# What is needed:
Look for the word "brick" in the entries and copy each line where it appears.

════════════════════

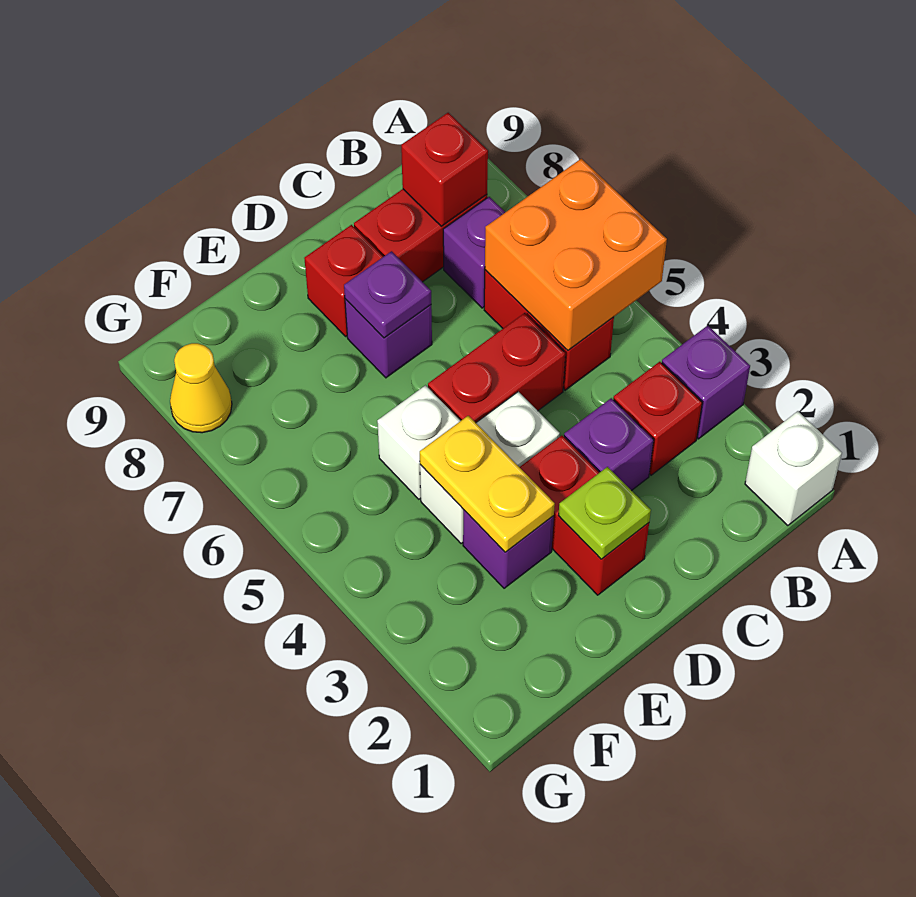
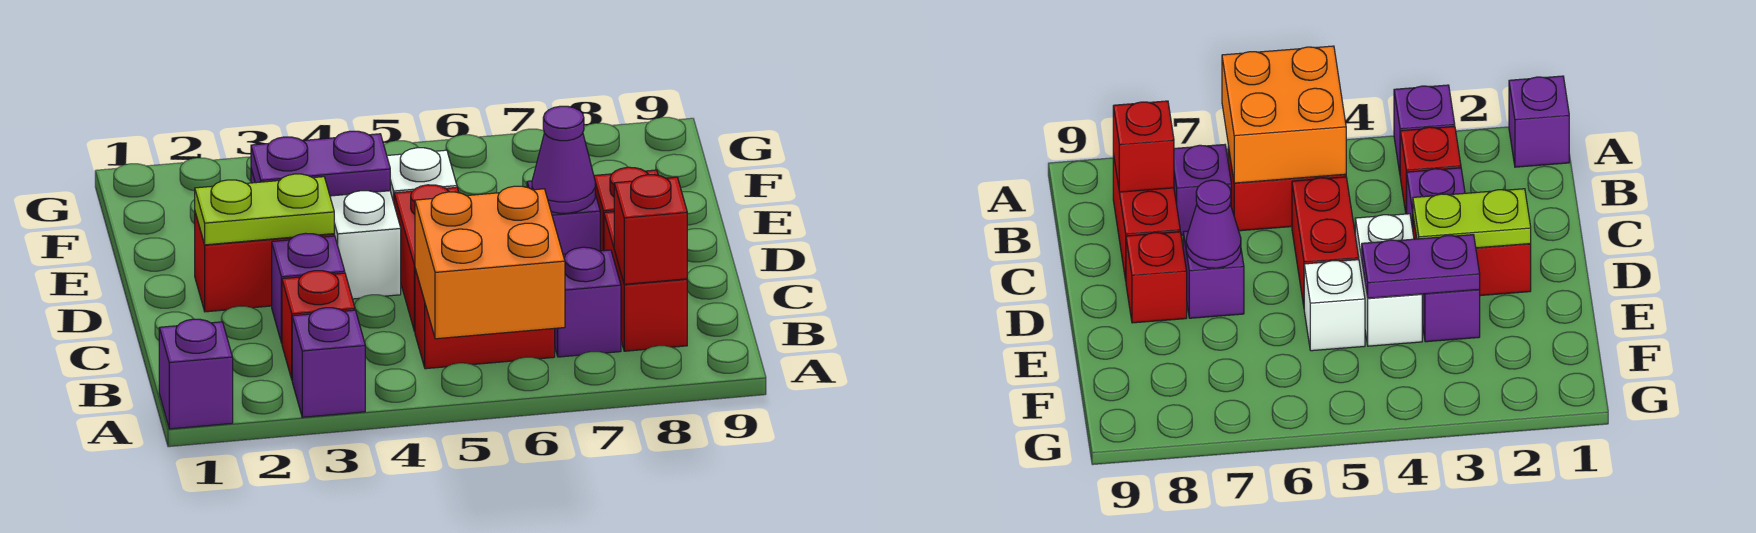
white brick A1 level 1 -> purple brick A1 level 1
lime plate D2 level 2 -> lime plate D2:D3 level 2
purple plate D7 level 2 -> purple cone D7 level 2
yellow plate E3:E4 level 2 -> purple plate E3:E4 level 2
yellow cone G8 level 1 -> none

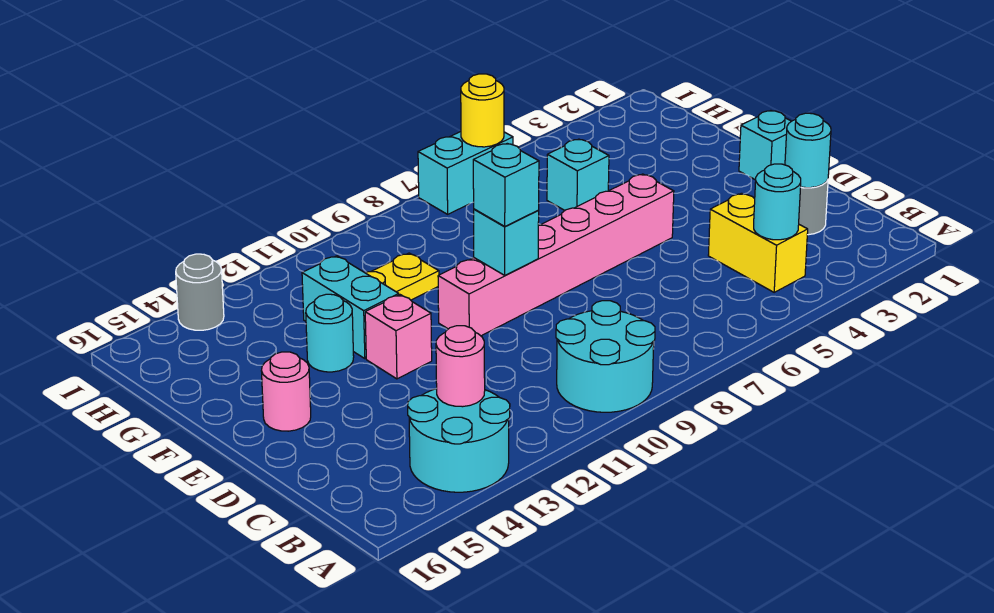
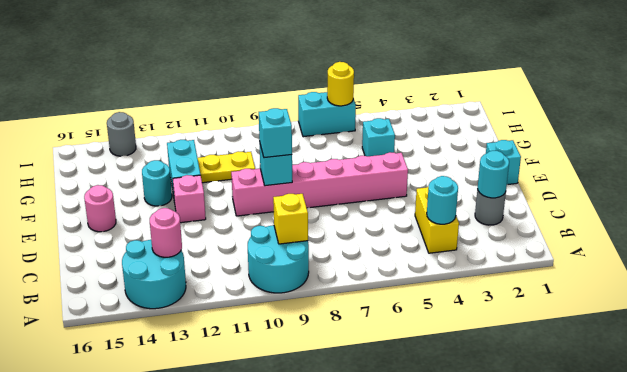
none -> yellow brick B9 level 2

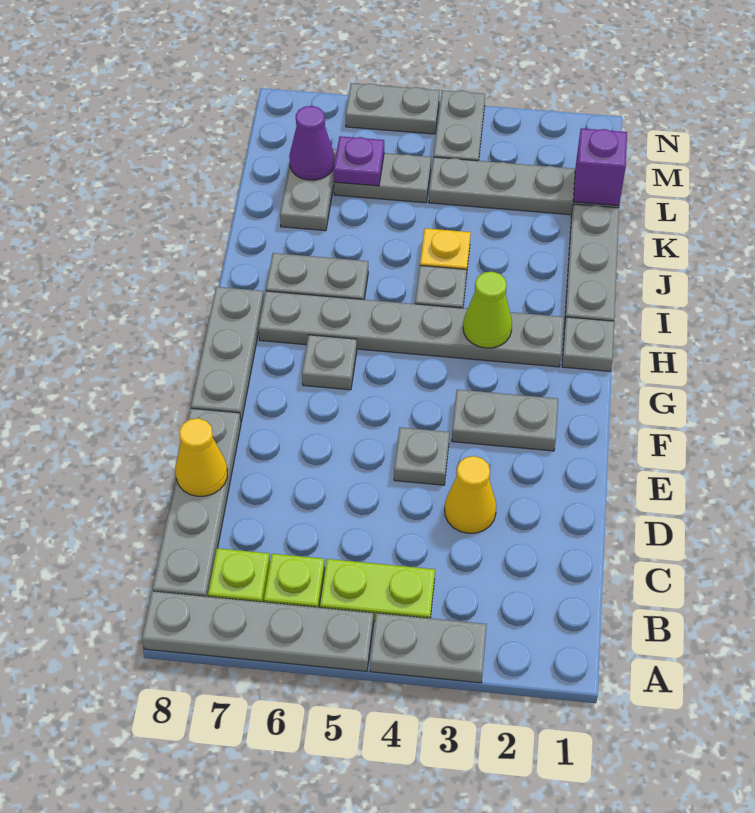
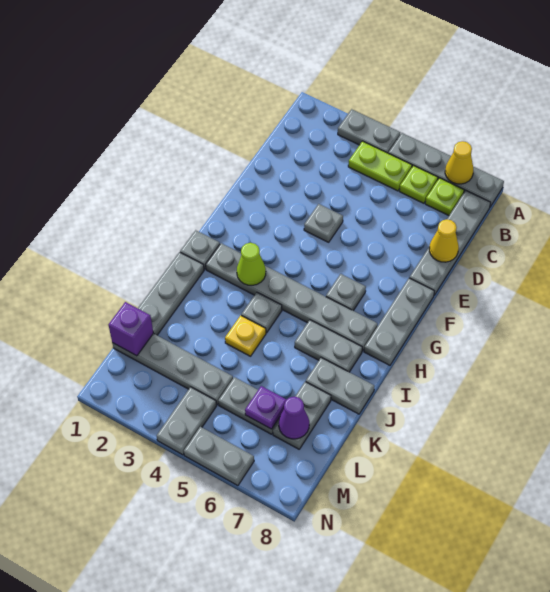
yellow cone D3 level 1 -> yellow cone A7 level 2
grey plate F2:F3 level 1 -> grey plate J7:J8 level 1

════════════════════

# Solution to the problem:
white brick A1 level 1 -> purple brick A1 level 1
none -> yellow brick B9 level 2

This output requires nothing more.